Look below for the line holding "purple vase: 2 -> 3" and the line holding "white vase: 0 -> 1". Repeat those two and everything between, exactly.

## Information

--- START ---

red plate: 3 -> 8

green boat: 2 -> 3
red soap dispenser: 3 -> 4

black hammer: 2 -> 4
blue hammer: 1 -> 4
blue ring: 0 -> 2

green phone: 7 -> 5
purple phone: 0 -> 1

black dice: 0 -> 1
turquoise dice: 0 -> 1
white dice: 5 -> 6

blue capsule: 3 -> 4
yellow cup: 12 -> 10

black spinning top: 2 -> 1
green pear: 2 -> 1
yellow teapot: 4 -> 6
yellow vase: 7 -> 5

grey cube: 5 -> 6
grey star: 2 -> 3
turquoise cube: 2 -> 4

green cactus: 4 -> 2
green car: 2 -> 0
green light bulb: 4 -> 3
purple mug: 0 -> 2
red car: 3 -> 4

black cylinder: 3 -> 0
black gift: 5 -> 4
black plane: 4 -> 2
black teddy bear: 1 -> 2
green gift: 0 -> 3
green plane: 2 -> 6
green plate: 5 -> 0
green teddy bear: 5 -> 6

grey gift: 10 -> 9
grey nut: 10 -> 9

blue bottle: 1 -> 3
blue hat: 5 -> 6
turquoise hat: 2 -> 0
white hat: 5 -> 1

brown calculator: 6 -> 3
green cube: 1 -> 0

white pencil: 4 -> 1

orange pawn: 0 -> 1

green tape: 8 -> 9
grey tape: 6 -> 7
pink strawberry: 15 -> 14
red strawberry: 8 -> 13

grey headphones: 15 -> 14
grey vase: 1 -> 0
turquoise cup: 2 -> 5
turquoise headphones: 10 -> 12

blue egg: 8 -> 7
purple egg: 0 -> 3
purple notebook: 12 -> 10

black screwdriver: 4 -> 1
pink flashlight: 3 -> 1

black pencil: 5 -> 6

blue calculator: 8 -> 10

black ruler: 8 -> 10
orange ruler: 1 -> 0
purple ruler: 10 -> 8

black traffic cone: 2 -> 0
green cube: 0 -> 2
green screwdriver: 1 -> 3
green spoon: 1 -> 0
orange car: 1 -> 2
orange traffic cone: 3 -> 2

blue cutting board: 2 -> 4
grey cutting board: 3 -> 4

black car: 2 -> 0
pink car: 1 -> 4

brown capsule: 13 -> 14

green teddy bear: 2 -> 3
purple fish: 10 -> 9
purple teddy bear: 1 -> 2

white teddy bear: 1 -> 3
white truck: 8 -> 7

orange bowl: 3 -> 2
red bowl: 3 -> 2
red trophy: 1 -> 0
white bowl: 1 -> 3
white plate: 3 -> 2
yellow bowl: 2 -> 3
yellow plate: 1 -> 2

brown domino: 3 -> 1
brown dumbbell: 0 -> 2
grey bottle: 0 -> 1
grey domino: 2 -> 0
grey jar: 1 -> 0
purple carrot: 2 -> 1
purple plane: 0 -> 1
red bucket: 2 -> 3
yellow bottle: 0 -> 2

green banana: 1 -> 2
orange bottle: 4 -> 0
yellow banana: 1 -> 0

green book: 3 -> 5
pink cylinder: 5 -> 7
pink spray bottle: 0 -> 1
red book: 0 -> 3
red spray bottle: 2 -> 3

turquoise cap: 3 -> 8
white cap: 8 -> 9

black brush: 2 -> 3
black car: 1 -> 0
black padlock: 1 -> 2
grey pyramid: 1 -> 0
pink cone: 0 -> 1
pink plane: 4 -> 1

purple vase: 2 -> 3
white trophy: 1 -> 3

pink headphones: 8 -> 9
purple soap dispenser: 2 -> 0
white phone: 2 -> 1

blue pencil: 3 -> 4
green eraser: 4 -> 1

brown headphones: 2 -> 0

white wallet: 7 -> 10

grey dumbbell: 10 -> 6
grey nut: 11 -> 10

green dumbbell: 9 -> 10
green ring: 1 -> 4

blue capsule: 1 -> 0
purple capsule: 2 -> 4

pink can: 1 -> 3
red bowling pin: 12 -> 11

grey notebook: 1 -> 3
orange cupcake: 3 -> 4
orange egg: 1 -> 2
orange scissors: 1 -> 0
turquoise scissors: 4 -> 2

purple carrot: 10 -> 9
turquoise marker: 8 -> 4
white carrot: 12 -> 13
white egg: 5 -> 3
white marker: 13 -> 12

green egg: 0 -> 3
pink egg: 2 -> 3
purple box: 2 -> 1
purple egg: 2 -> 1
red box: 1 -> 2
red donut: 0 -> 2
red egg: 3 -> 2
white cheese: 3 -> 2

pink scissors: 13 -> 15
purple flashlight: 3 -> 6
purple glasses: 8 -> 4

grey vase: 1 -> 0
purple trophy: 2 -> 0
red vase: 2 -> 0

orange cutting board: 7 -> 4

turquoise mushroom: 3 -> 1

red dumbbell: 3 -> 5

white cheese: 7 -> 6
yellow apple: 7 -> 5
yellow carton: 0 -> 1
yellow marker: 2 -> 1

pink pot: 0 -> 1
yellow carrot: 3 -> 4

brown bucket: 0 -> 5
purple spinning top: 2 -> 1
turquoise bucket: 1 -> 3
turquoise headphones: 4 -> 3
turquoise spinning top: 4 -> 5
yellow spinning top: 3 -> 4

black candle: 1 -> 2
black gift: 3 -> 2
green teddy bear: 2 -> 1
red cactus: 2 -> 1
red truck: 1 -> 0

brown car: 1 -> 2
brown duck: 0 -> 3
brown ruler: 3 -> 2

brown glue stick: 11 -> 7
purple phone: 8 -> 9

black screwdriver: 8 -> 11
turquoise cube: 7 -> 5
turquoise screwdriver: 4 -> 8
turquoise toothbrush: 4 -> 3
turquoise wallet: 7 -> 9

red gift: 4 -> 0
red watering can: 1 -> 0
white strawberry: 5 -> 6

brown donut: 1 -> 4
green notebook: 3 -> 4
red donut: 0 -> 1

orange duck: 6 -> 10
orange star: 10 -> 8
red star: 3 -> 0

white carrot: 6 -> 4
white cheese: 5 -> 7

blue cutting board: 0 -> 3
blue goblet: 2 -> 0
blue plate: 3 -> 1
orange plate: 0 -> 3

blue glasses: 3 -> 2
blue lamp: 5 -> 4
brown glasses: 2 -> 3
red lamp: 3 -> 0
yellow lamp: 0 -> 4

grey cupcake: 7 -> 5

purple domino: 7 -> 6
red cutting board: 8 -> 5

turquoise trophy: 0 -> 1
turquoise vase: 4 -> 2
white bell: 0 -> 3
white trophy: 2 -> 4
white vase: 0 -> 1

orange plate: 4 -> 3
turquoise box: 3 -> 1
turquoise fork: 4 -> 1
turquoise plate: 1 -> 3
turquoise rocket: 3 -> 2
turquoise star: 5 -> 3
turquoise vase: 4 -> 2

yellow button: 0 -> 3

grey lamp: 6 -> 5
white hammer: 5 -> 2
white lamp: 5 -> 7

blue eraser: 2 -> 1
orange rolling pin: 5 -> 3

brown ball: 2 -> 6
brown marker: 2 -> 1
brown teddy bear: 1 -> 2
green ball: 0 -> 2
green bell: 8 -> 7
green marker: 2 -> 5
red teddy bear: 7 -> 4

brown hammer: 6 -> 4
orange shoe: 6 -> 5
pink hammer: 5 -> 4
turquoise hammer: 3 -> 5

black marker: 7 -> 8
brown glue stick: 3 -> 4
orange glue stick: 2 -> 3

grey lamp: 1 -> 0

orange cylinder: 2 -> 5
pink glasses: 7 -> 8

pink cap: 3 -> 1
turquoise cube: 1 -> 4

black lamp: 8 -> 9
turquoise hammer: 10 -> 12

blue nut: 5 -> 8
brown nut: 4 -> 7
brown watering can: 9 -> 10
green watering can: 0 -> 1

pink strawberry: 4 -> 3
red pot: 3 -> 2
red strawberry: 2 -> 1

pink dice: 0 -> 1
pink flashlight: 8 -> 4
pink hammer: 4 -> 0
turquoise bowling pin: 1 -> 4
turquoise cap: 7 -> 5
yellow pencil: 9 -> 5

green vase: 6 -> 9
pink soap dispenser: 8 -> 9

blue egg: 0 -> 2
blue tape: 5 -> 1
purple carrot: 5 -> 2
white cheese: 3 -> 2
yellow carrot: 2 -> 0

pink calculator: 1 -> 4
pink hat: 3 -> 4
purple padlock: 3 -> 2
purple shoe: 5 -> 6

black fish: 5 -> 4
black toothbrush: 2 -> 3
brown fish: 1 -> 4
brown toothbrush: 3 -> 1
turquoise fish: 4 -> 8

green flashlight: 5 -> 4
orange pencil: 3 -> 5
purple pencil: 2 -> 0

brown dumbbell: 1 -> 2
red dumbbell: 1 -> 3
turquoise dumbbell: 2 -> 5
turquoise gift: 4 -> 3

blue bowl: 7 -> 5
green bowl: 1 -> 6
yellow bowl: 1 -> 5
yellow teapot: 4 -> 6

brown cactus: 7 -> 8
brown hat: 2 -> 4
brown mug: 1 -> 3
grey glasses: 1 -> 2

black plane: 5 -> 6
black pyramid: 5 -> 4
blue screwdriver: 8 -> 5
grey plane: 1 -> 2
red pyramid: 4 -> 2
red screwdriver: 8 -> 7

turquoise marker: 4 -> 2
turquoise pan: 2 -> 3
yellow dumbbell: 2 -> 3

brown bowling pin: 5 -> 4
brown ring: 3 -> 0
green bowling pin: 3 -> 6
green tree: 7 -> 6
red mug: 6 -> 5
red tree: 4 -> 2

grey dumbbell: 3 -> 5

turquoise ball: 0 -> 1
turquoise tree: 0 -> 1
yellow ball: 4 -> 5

--- END ---

## Exercise answer
purple vase: 2 -> 3
white trophy: 1 -> 3

pink headphones: 8 -> 9
purple soap dispenser: 2 -> 0
white phone: 2 -> 1

blue pencil: 3 -> 4
green eraser: 4 -> 1

brown headphones: 2 -> 0

white wallet: 7 -> 10

grey dumbbell: 10 -> 6
grey nut: 11 -> 10

green dumbbell: 9 -> 10
green ring: 1 -> 4

blue capsule: 1 -> 0
purple capsule: 2 -> 4

pink can: 1 -> 3
red bowling pin: 12 -> 11

grey notebook: 1 -> 3
orange cupcake: 3 -> 4
orange egg: 1 -> 2
orange scissors: 1 -> 0
turquoise scissors: 4 -> 2

purple carrot: 10 -> 9
turquoise marker: 8 -> 4
white carrot: 12 -> 13
white egg: 5 -> 3
white marker: 13 -> 12

green egg: 0 -> 3
pink egg: 2 -> 3
purple box: 2 -> 1
purple egg: 2 -> 1
red box: 1 -> 2
red donut: 0 -> 2
red egg: 3 -> 2
white cheese: 3 -> 2

pink scissors: 13 -> 15
purple flashlight: 3 -> 6
purple glasses: 8 -> 4

grey vase: 1 -> 0
purple trophy: 2 -> 0
red vase: 2 -> 0

orange cutting board: 7 -> 4

turquoise mushroom: 3 -> 1

red dumbbell: 3 -> 5

white cheese: 7 -> 6
yellow apple: 7 -> 5
yellow carton: 0 -> 1
yellow marker: 2 -> 1

pink pot: 0 -> 1
yellow carrot: 3 -> 4

brown bucket: 0 -> 5
purple spinning top: 2 -> 1
turquoise bucket: 1 -> 3
turquoise headphones: 4 -> 3
turquoise spinning top: 4 -> 5
yellow spinning top: 3 -> 4

black candle: 1 -> 2
black gift: 3 -> 2
green teddy bear: 2 -> 1
red cactus: 2 -> 1
red truck: 1 -> 0

brown car: 1 -> 2
brown duck: 0 -> 3
brown ruler: 3 -> 2

brown glue stick: 11 -> 7
purple phone: 8 -> 9

black screwdriver: 8 -> 11
turquoise cube: 7 -> 5
turquoise screwdriver: 4 -> 8
turquoise toothbrush: 4 -> 3
turquoise wallet: 7 -> 9

red gift: 4 -> 0
red watering can: 1 -> 0
white strawberry: 5 -> 6

brown donut: 1 -> 4
green notebook: 3 -> 4
red donut: 0 -> 1

orange duck: 6 -> 10
orange star: 10 -> 8
red star: 3 -> 0

white carrot: 6 -> 4
white cheese: 5 -> 7

blue cutting board: 0 -> 3
blue goblet: 2 -> 0
blue plate: 3 -> 1
orange plate: 0 -> 3

blue glasses: 3 -> 2
blue lamp: 5 -> 4
brown glasses: 2 -> 3
red lamp: 3 -> 0
yellow lamp: 0 -> 4

grey cupcake: 7 -> 5

purple domino: 7 -> 6
red cutting board: 8 -> 5

turquoise trophy: 0 -> 1
turquoise vase: 4 -> 2
white bell: 0 -> 3
white trophy: 2 -> 4
white vase: 0 -> 1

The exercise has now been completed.